Saved data entries

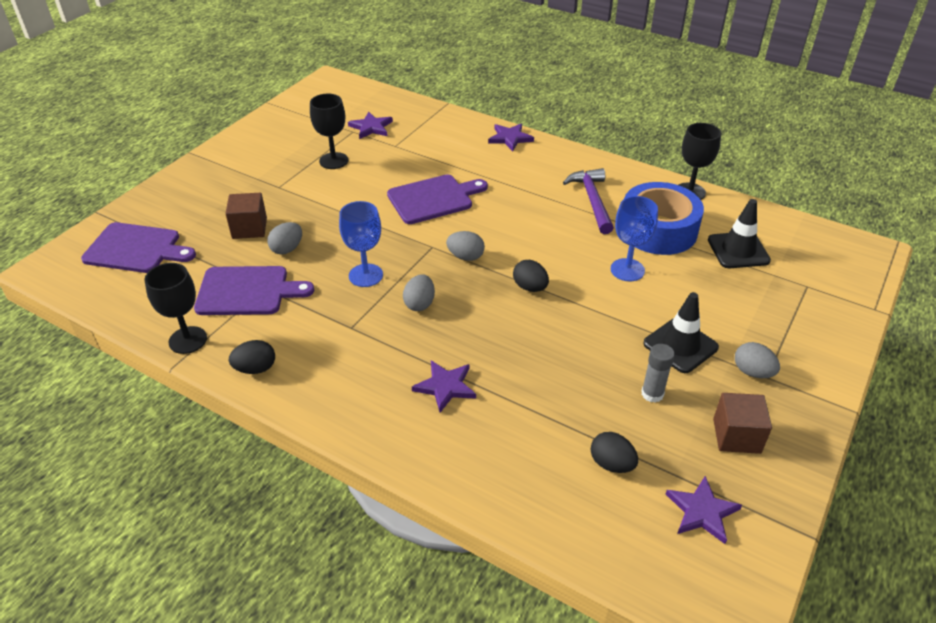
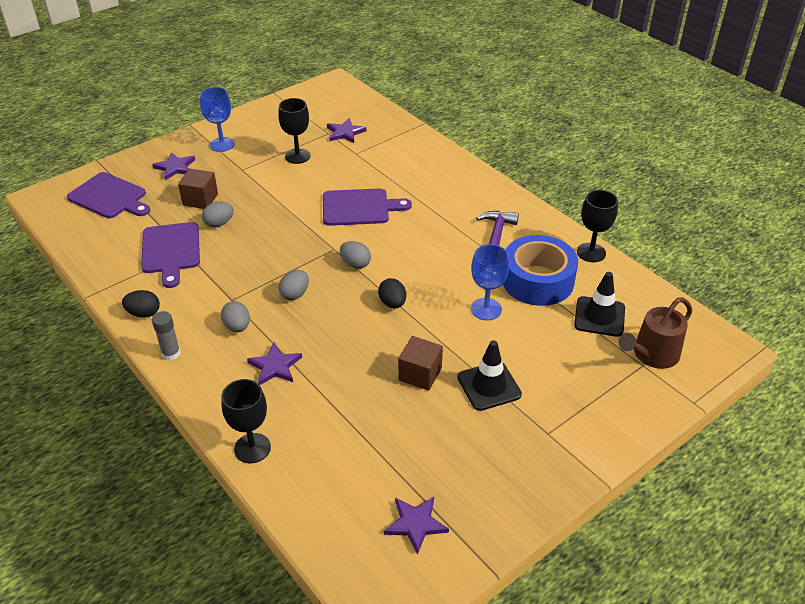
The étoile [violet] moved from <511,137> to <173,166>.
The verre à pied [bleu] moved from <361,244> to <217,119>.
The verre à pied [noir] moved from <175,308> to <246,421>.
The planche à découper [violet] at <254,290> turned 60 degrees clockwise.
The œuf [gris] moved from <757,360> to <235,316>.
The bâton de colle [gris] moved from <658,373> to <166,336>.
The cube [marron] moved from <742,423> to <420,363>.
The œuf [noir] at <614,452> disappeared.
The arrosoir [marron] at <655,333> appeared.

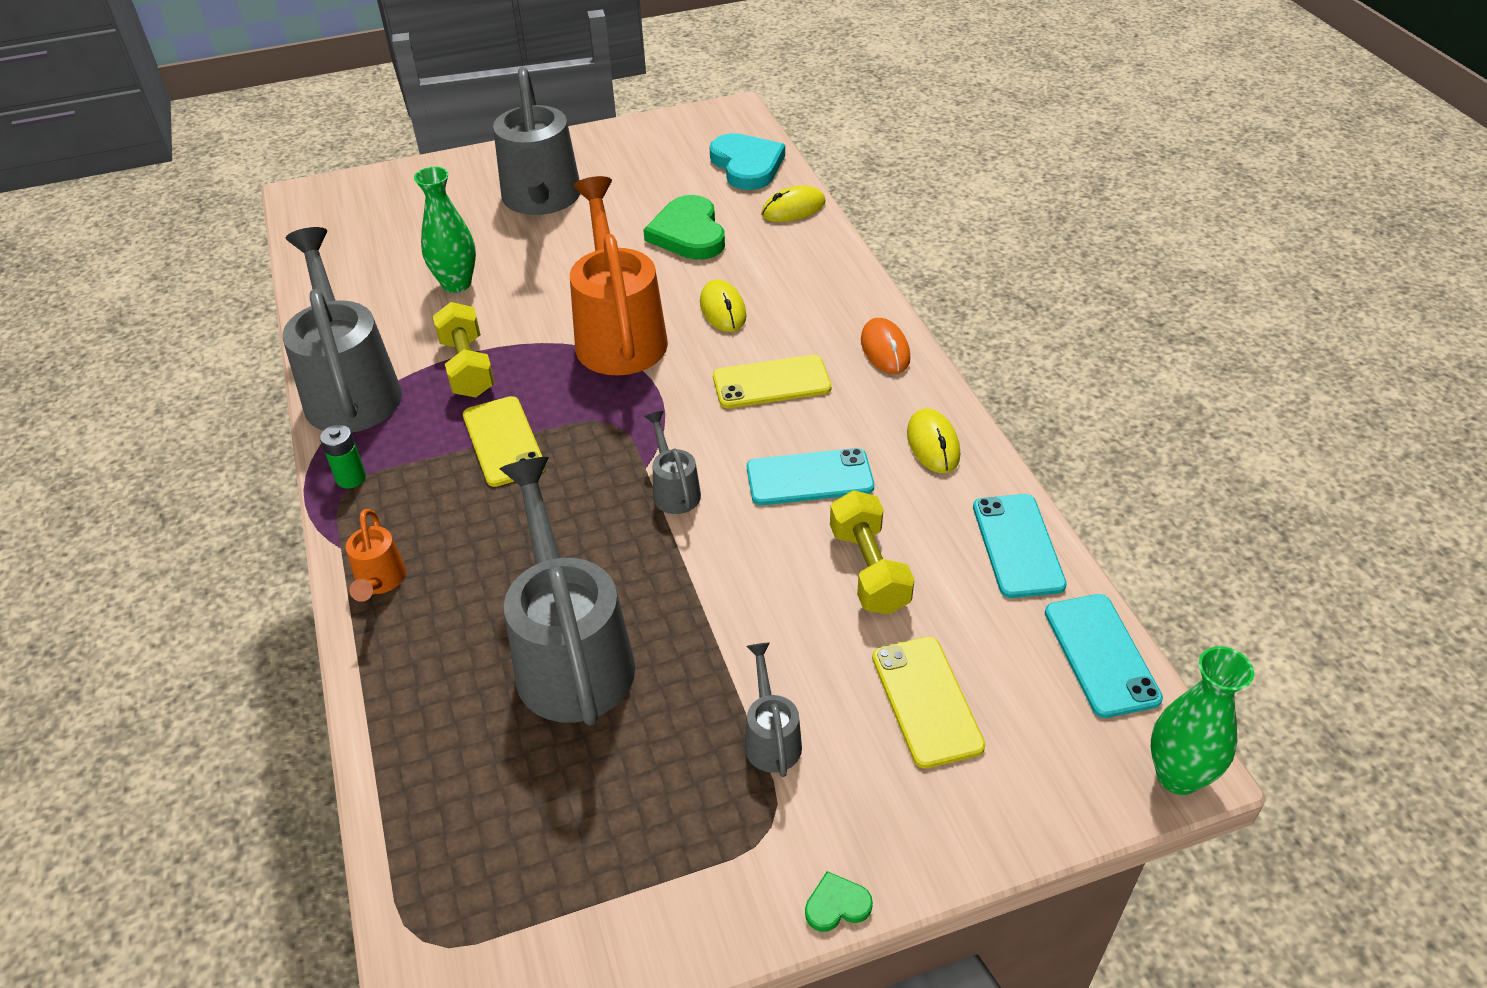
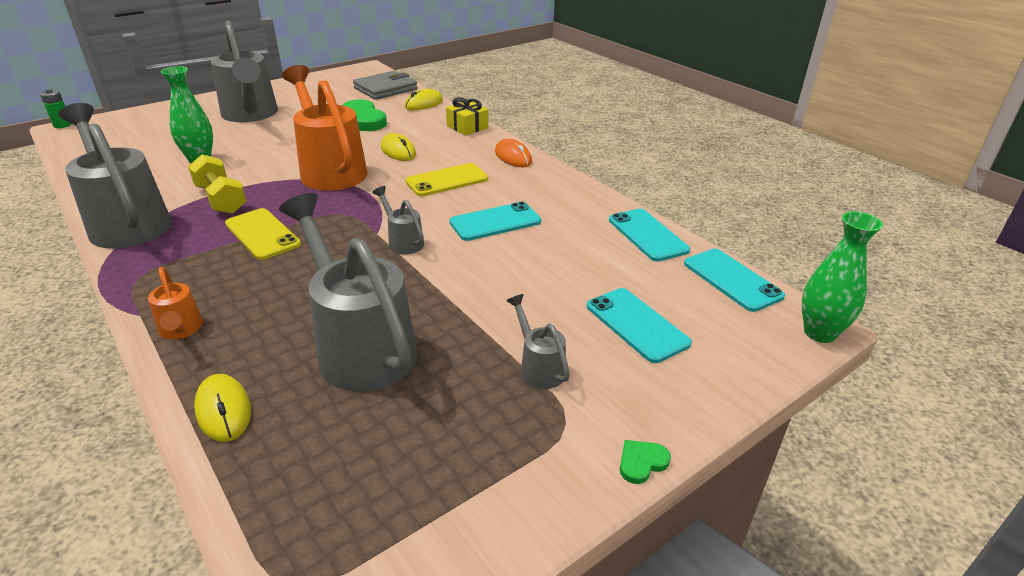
The cœur [turquoise] at <747,161> was replaced by the portefeuille [gris] at <385,85>.
The souris [jaune] moved from <933,441> to <222,408>.
The pile [vert] moved from <343,457> to <56,108>.
The haltère [jaune] at <872,552> disappeared.
The téléphone [jaune] at <928,702> became the téléphone [turquoise] at <639,325>.
The cadeau [jaune] at <467,116> appeared.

• **WHAT THE TASK ASKS**
Could you write out the records again exactly, omitting each image?

• **YOUR RESPONSE**
The étoile [violet] moved from <511,137> to <173,166>.
The verre à pied [bleu] moved from <361,244> to <217,119>.
The verre à pied [noir] moved from <175,308> to <246,421>.
The planche à découper [violet] at <254,290> turned 60 degrees clockwise.
The œuf [gris] moved from <757,360> to <235,316>.
The bâton de colle [gris] moved from <658,373> to <166,336>.
The cube [marron] moved from <742,423> to <420,363>.
The œuf [noir] at <614,452> disappeared.
The arrosoir [marron] at <655,333> appeared.

The cœur [turquoise] at <747,161> was replaced by the portefeuille [gris] at <385,85>.
The souris [jaune] moved from <933,441> to <222,408>.
The pile [vert] moved from <343,457> to <56,108>.
The haltère [jaune] at <872,552> disappeared.
The téléphone [jaune] at <928,702> became the téléphone [turquoise] at <639,325>.
The cadeau [jaune] at <467,116> appeared.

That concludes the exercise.